- [Records for the exercise]
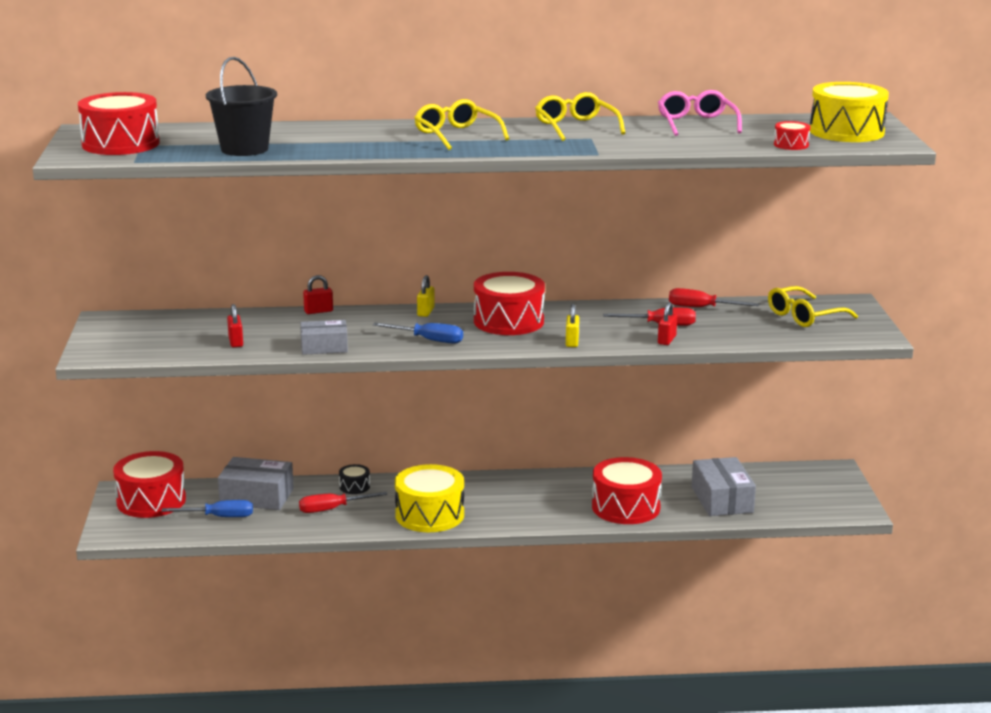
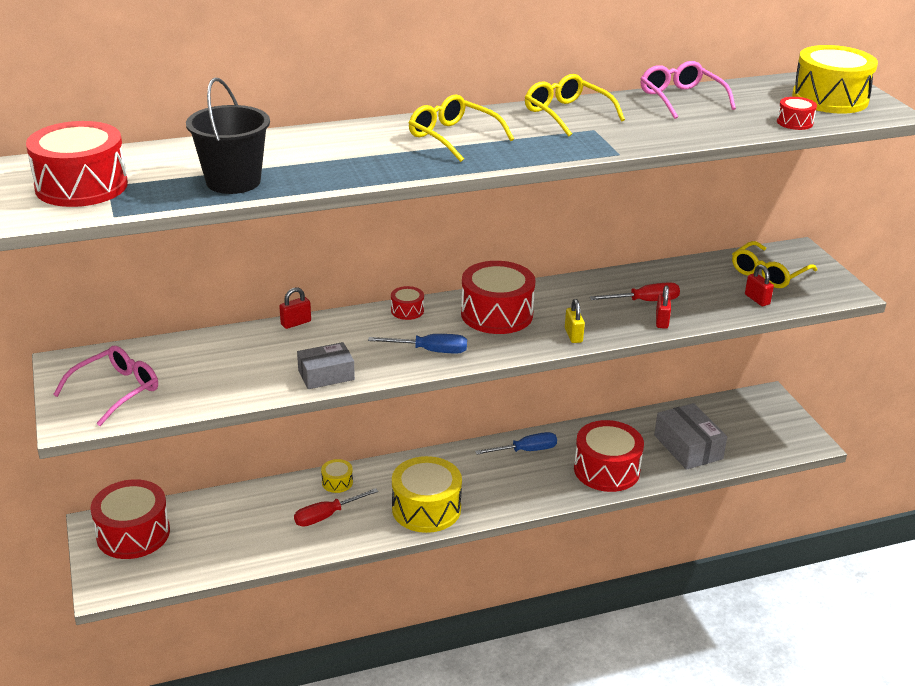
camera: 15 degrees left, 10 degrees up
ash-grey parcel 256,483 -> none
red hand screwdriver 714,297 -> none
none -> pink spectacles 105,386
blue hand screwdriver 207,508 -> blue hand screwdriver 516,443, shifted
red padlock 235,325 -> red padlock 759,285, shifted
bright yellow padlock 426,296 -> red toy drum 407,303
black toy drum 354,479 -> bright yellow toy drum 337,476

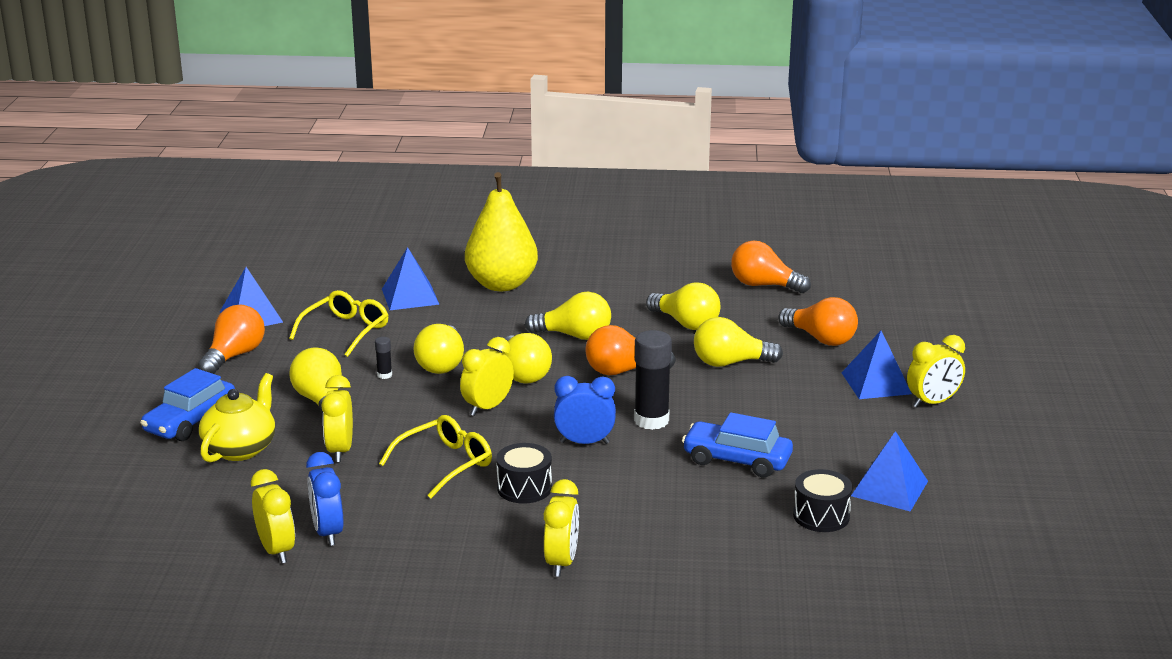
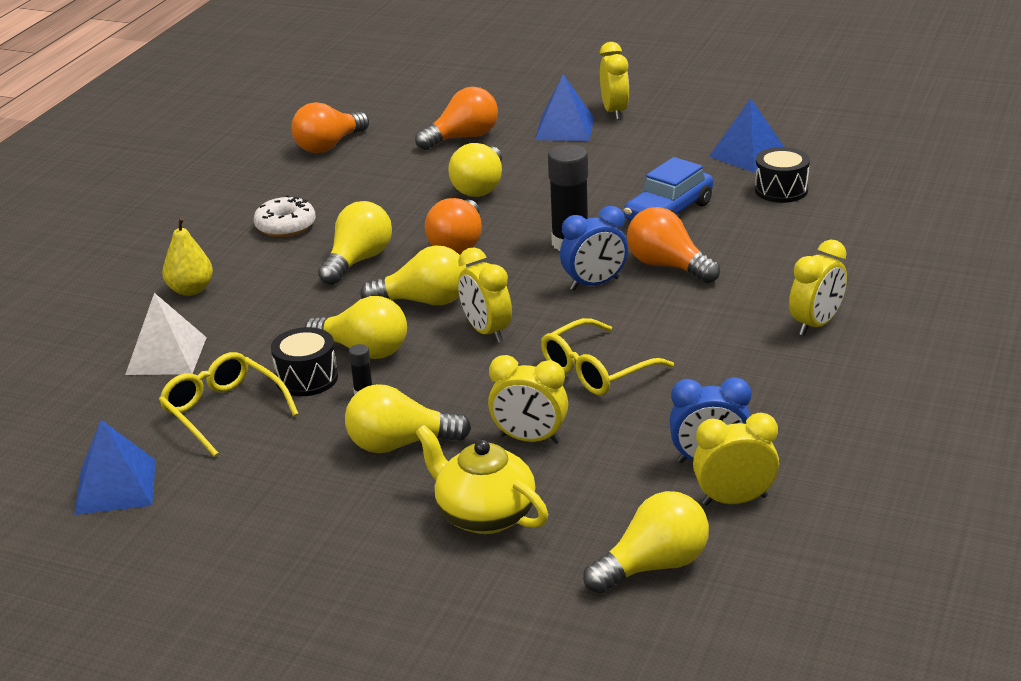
camera: 70 degrees left, 5 degrees up
blue toy car 187,404 -> none
none -> pure white donut 285,216
orange lightbulb 231,339 -> orange lightbulb 673,245, shifted
black toy drum 524,473 -> black toy drum 304,361, shifted
bright yellow lightbulb 683,306 -> bright yellow lightbulb 646,542, shifted
blue solid pyramid 411,278 -> pure white solid pyramid 166,334
bright yellow spectacles 435,457 -> bright yellow spectacles 607,356, 105 degrees counterclockwise
bright yellow clock 561,528 -> bright yellow clock 818,287, 105 degrees clockwise
blue clock 585,410 -> blue clock 594,248, 135 degrees counterclockwise
bright yellow pear 501,231 -> bright yellow pear 187,256, x0.53

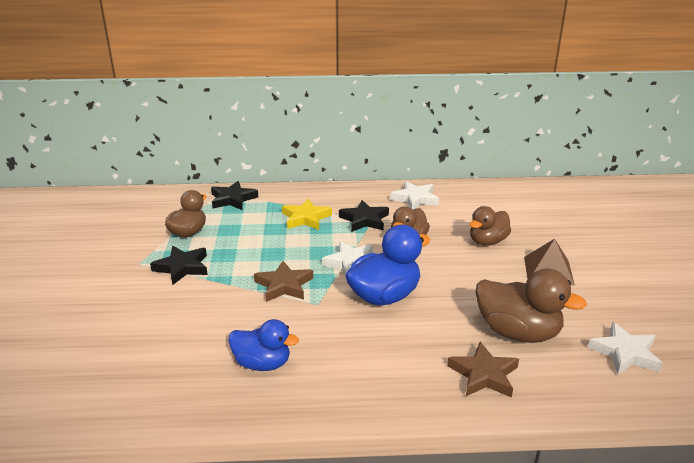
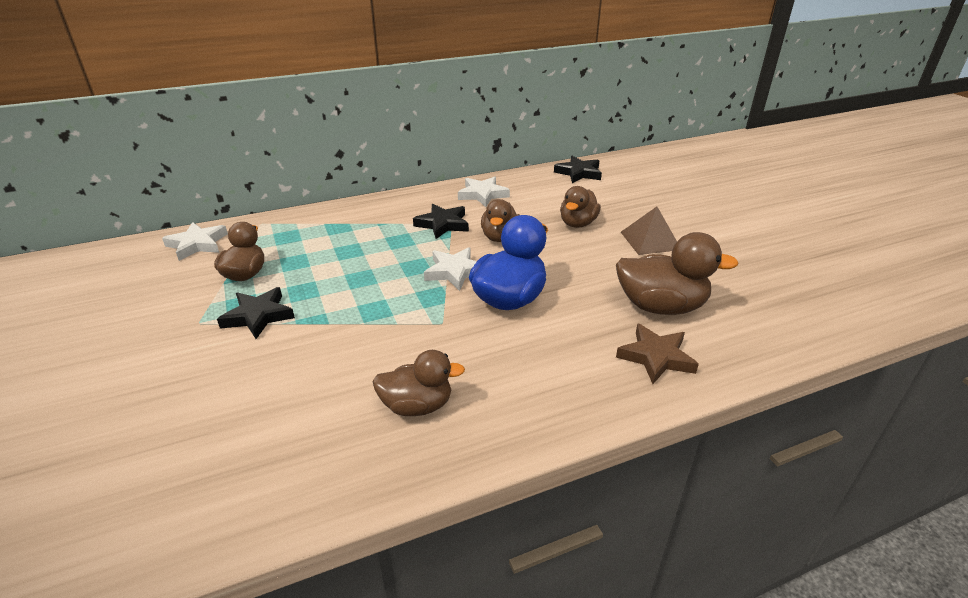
camera: 20 degrees left, 5 degrees up
dark brown five-pointed star 283,281 -> none
bright yellow five-pointed star 307,214 -> none
black five-pointed star 234,195 -> black five-pointed star 578,169, shifted
pure white five-pointed star 625,348 -> pure white five-pointed star 195,241, shifted
blue duck 263,345 -> dark brown duck 418,383

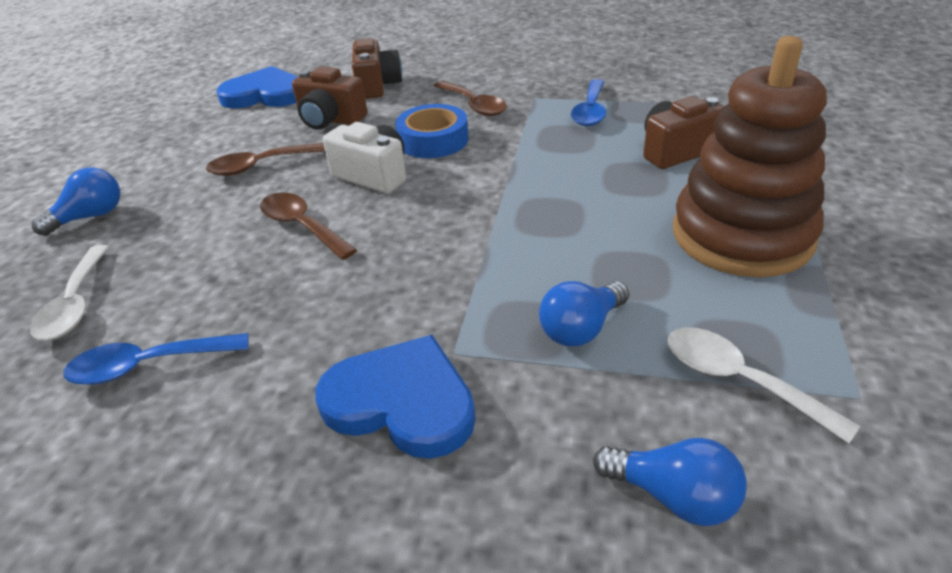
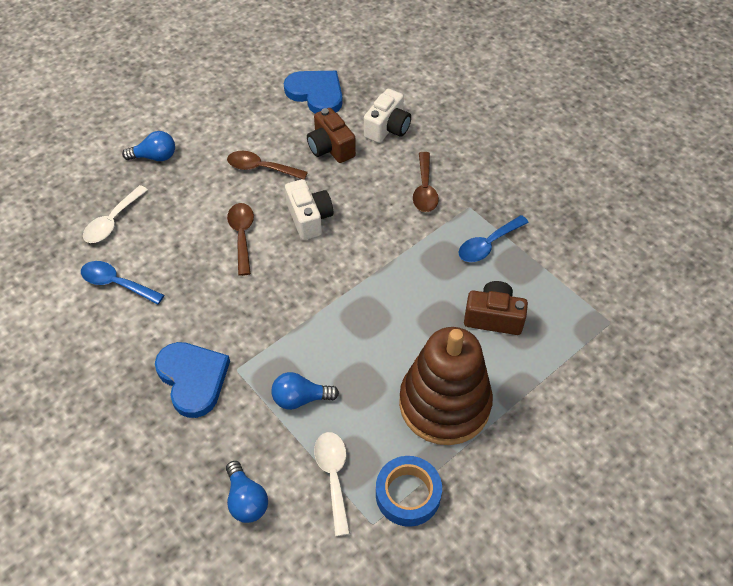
camera: 35 degrees right, 15 degrees up
blue tape 431,131 -> blue tape 409,491, shifted
dark brown camera 377,68 -> pure white camera 387,116

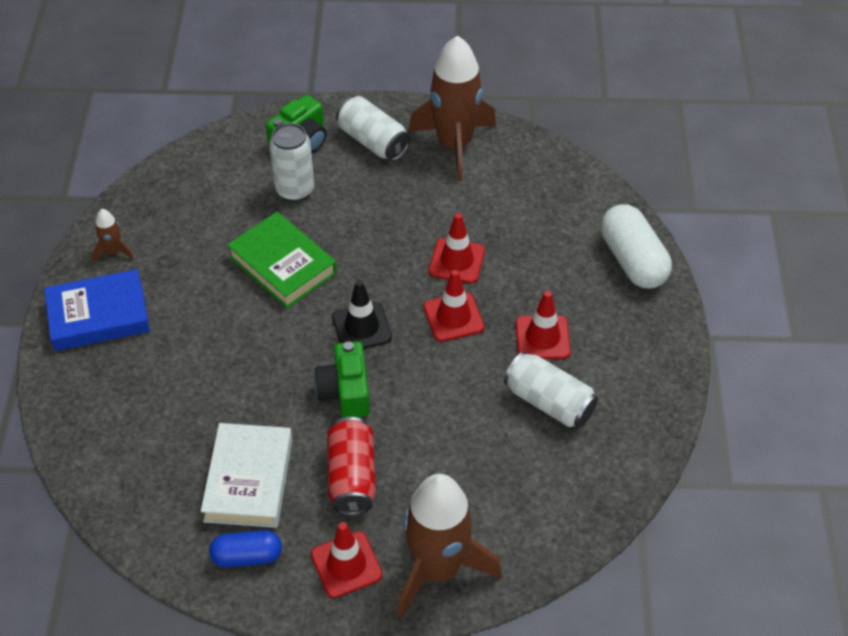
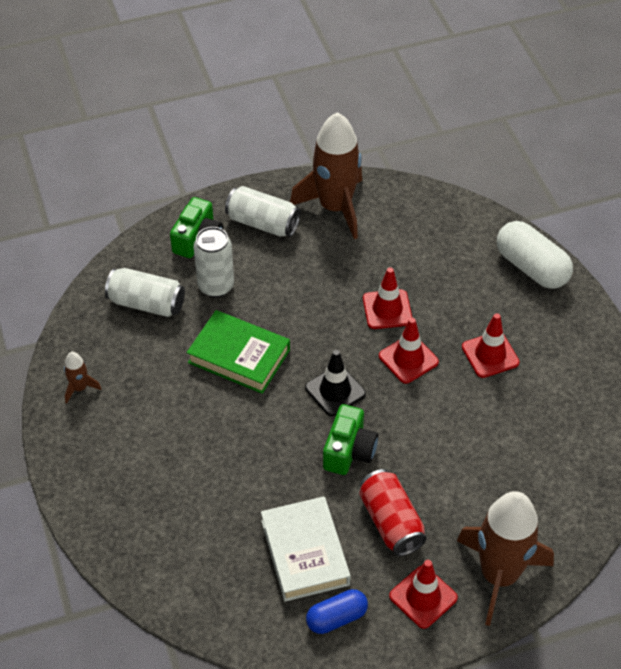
camera: 20 degrees left, 0 degrees up
blue hardcover 97,310 -> none
pure white tin 551,390 -> pure white tin 145,292, shifted
green camera 342,379 -> green camera 350,439, 135 degrees counterclockwise

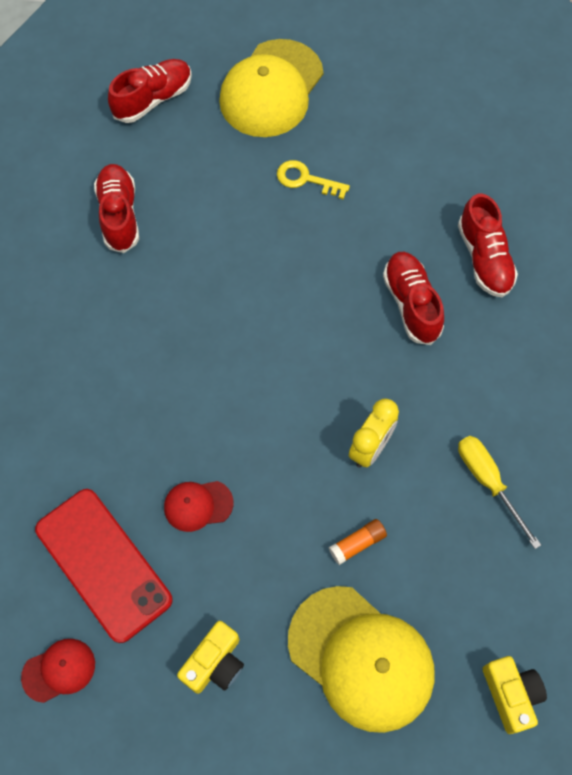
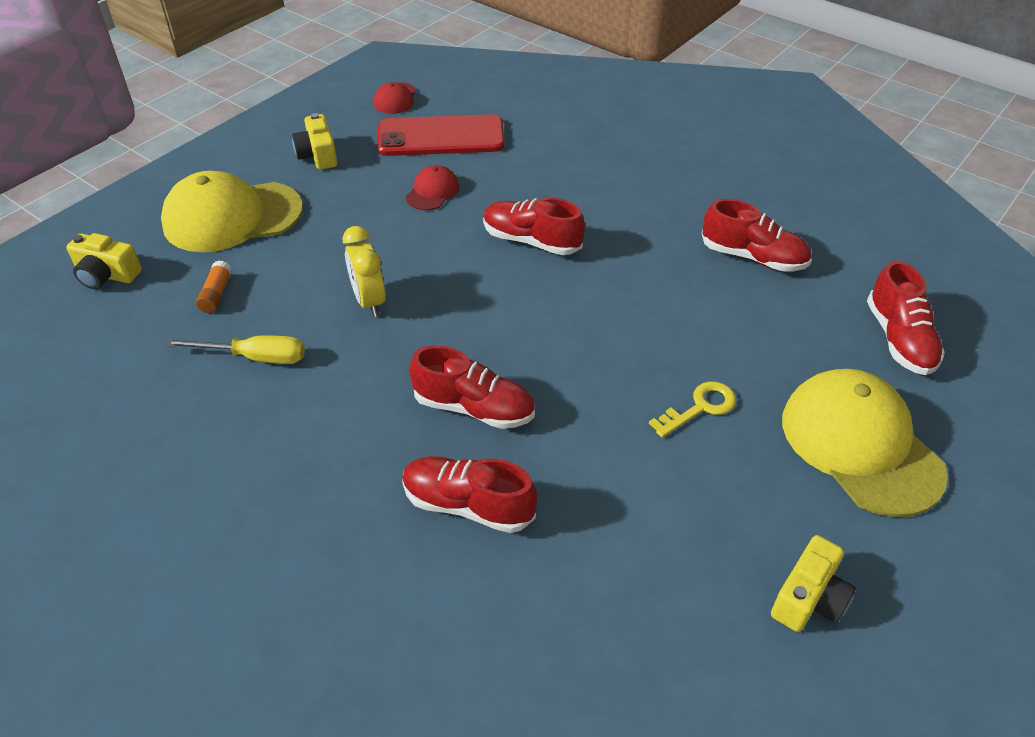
camera: 125 degrees right, 20 degrees down
none -> red lace-up shoe 534,226
none -> bright yellow camera 813,583
orange glue 358,542 -> orange glue 214,287, shifted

- [Problem details]
What is needed is an exact copy of all the entries above, minus the pictures.

- [Result for this task]
camera: 15 degrees left, 10 degrees up
ash-grey parcel 256,483 -> none
red hand screwdriver 714,297 -> none
none -> pink spectacles 105,386
blue hand screwdriver 207,508 -> blue hand screwdriver 516,443, shifted
red padlock 235,325 -> red padlock 759,285, shifted
bright yellow padlock 426,296 -> red toy drum 407,303
black toy drum 354,479 -> bright yellow toy drum 337,476

camera: 70 degrees left, 5 degrees up
blue toy car 187,404 -> none
none -> pure white donut 285,216
orange lightbulb 231,339 -> orange lightbulb 673,245, shifted
black toy drum 524,473 -> black toy drum 304,361, shifted
bright yellow lightbulb 683,306 -> bright yellow lightbulb 646,542, shifted
blue solid pyramid 411,278 -> pure white solid pyramid 166,334
bright yellow spectacles 435,457 -> bright yellow spectacles 607,356, 105 degrees counterclockwise
bright yellow clock 561,528 -> bright yellow clock 818,287, 105 degrees clockwise
blue clock 585,410 -> blue clock 594,248, 135 degrees counterclockwise
bright yellow pear 501,231 -> bright yellow pear 187,256, x0.53

camera: 20 degrees left, 5 degrees up
dark brown five-pointed star 283,281 -> none
bright yellow five-pointed star 307,214 -> none
black five-pointed star 234,195 -> black five-pointed star 578,169, shifted
pure white five-pointed star 625,348 -> pure white five-pointed star 195,241, shifted
blue duck 263,345 -> dark brown duck 418,383

camera: 35 degrees right, 15 degrees up
blue tape 431,131 -> blue tape 409,491, shifted
dark brown camera 377,68 -> pure white camera 387,116

camera: 20 degrees left, 0 degrees up
blue hardcover 97,310 -> none
pure white tin 551,390 -> pure white tin 145,292, shifted
green camera 342,379 -> green camera 350,439, 135 degrees counterclockwise

camera: 125 degrees right, 20 degrees down
none -> red lace-up shoe 534,226
none -> bright yellow camera 813,583
orange glue 358,542 -> orange glue 214,287, shifted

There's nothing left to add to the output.